### What is required
Determine how many lines in the records hold the word "turned". Return the number alone.

Shape position updates:
=-=-=

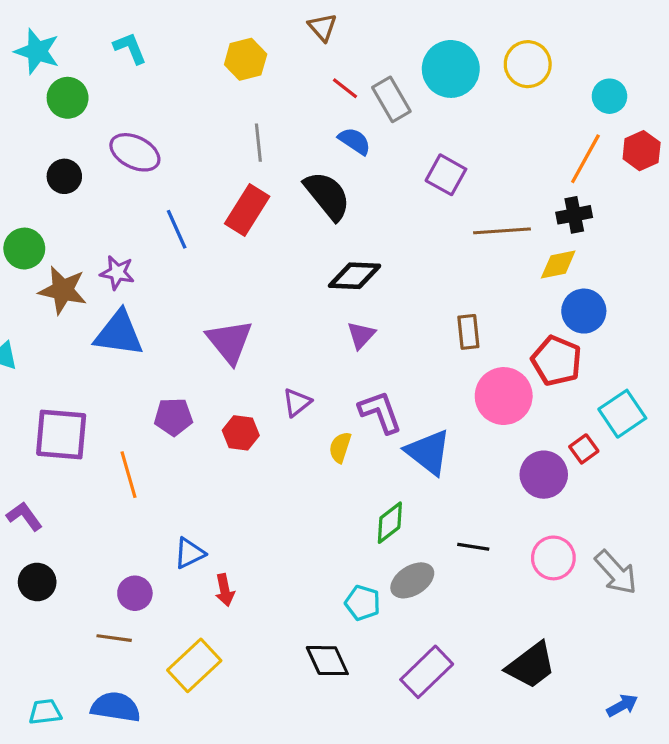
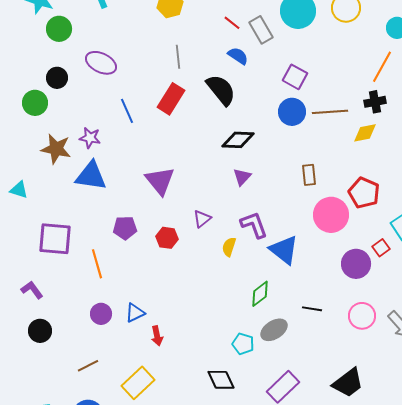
green circle: (24, 249) -> (35, 103), moved
blue circle: (584, 311) -> (292, 112), moved
purple circle: (135, 593) -> (101, 314), moved
brown line: (114, 638) -> (88, 366), turned -35

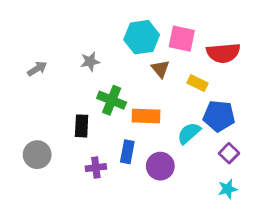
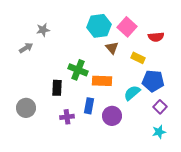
pink square: (182, 39) -> (127, 27), turned 30
red semicircle: (223, 53) -> (156, 37), size x0.7
gray star: (90, 62) -> (43, 30), moved

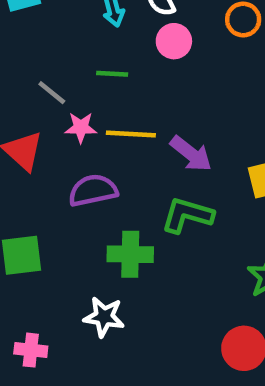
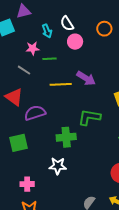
pink star: (81, 128) -> (33, 48), moved
purple arrow: (191, 154) -> (86, 78), moved
purple semicircle: (93, 190) -> (35, 113), moved

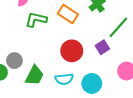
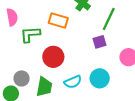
purple square: (102, 47) -> (99, 42), turned 32
red circle: (72, 51) -> (53, 57), moved

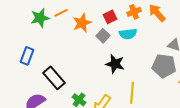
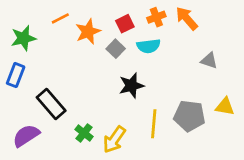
green star: (40, 18) -> (23, 38), moved
black star: (115, 64) -> (131, 86), turned -30
gray pentagon: (164, 66) -> (189, 116), moved

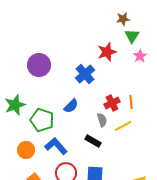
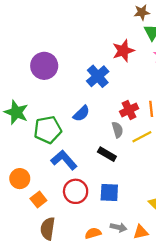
green star: (15, 105) -> (16, 112), turned -30
green pentagon: (42, 120) -> (48, 130), turned -30
orange circle: (26, 150) -> (20, 179), moved

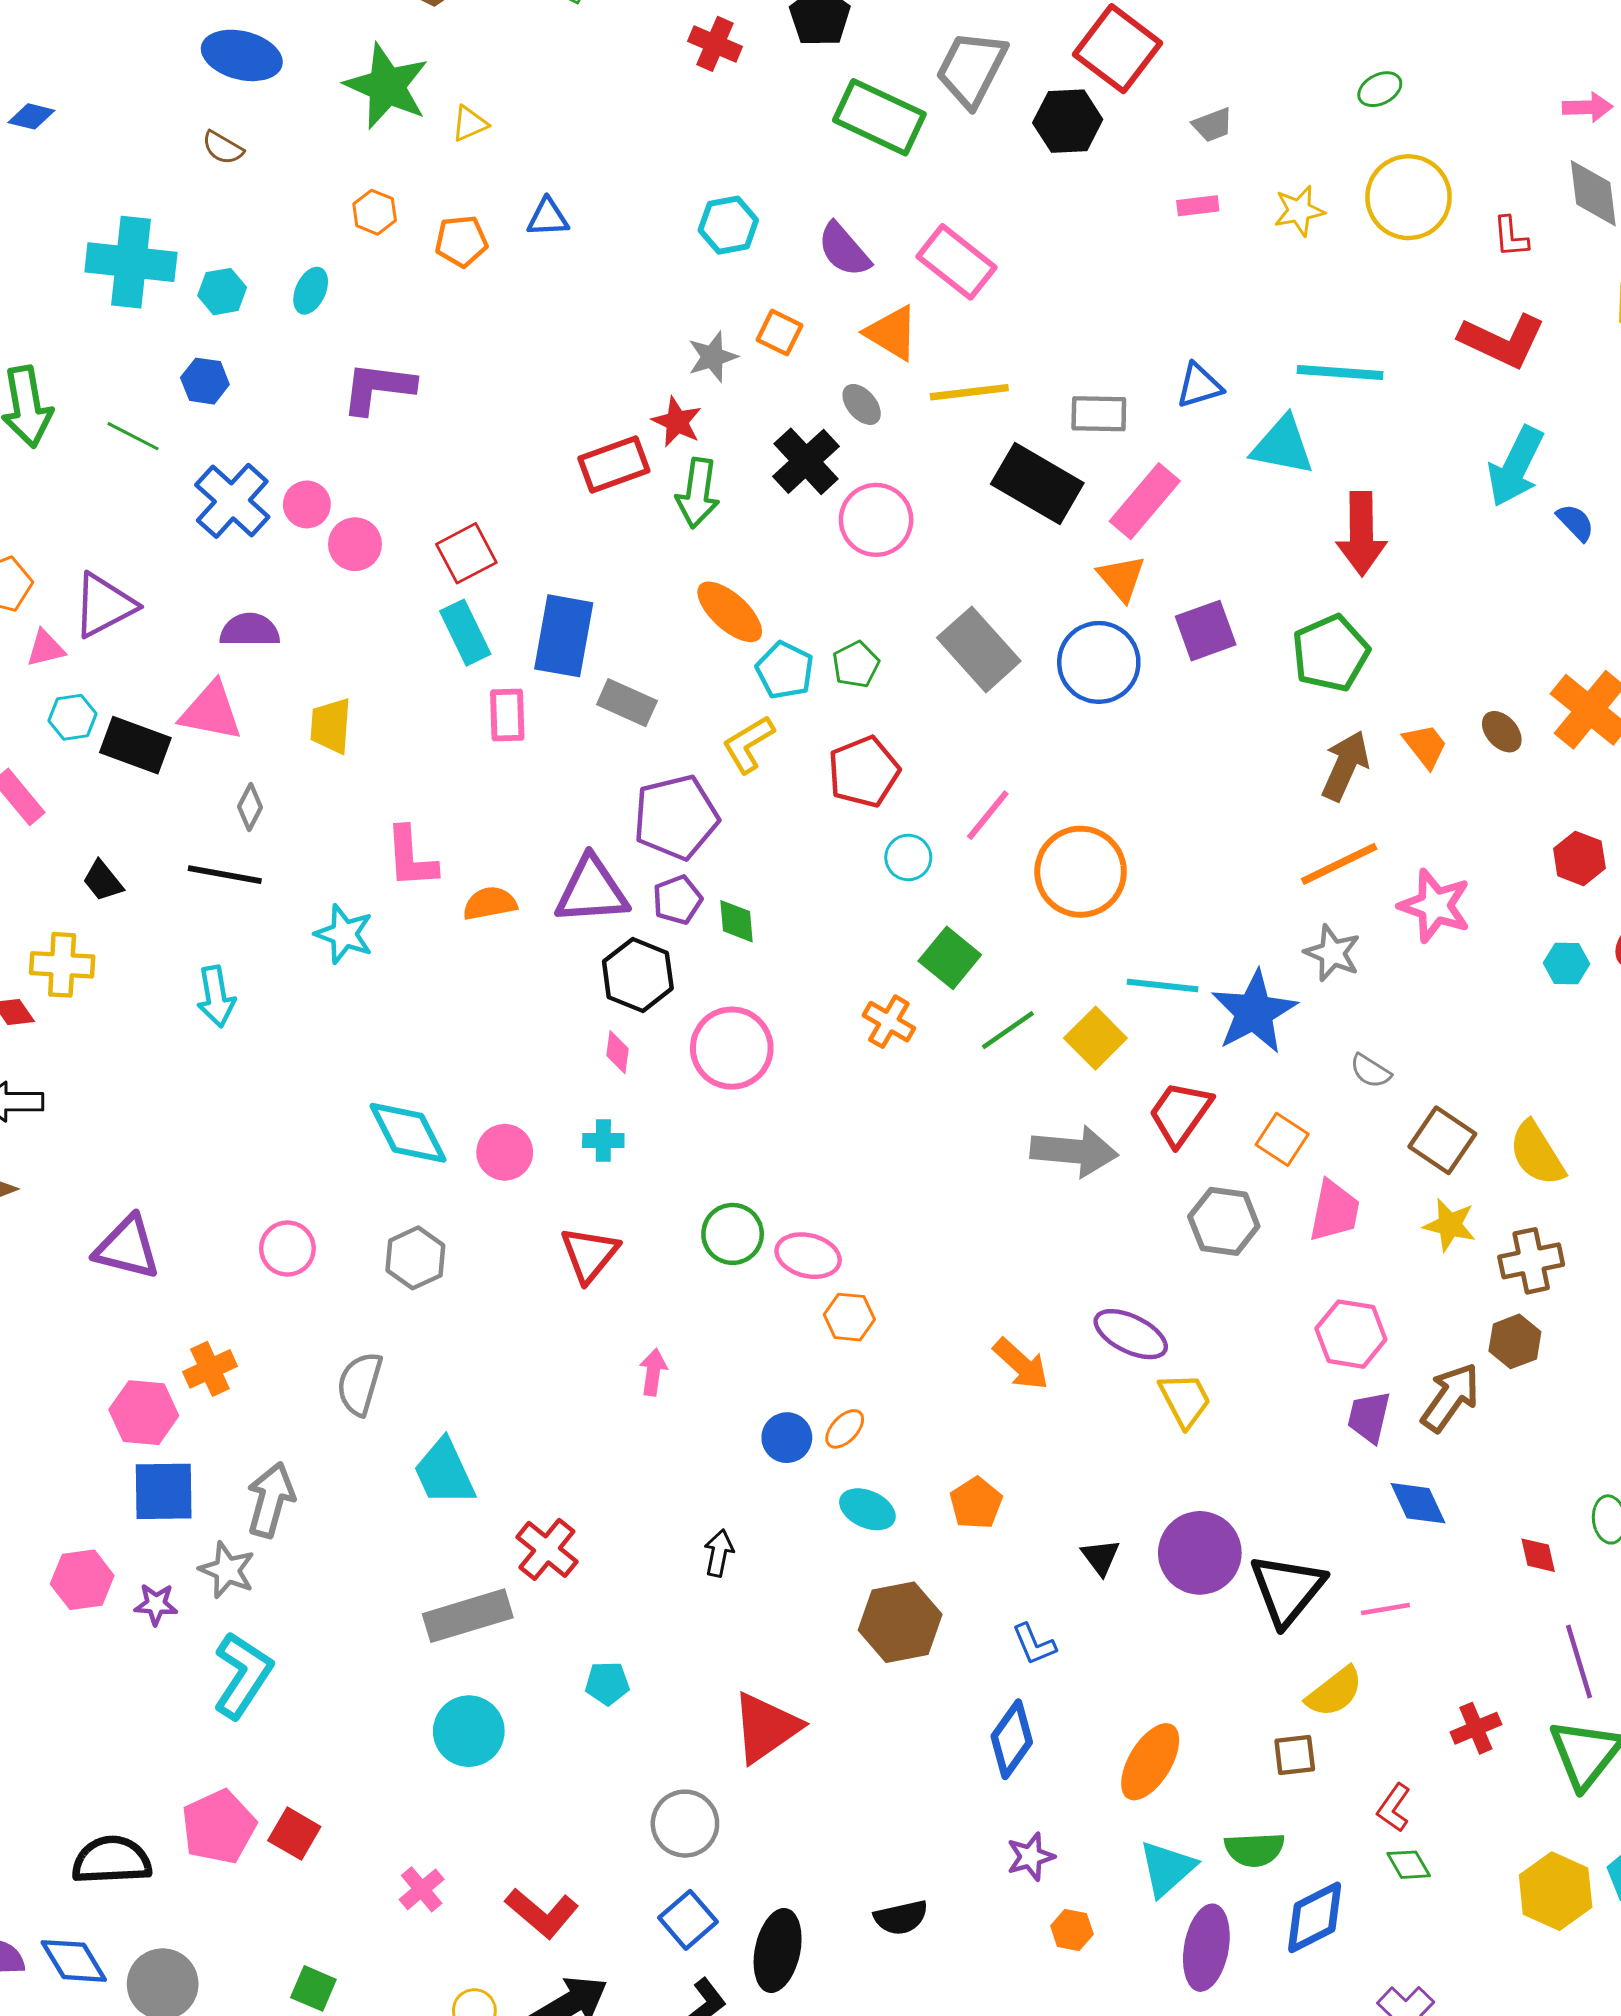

=-=-=

### Answer box
6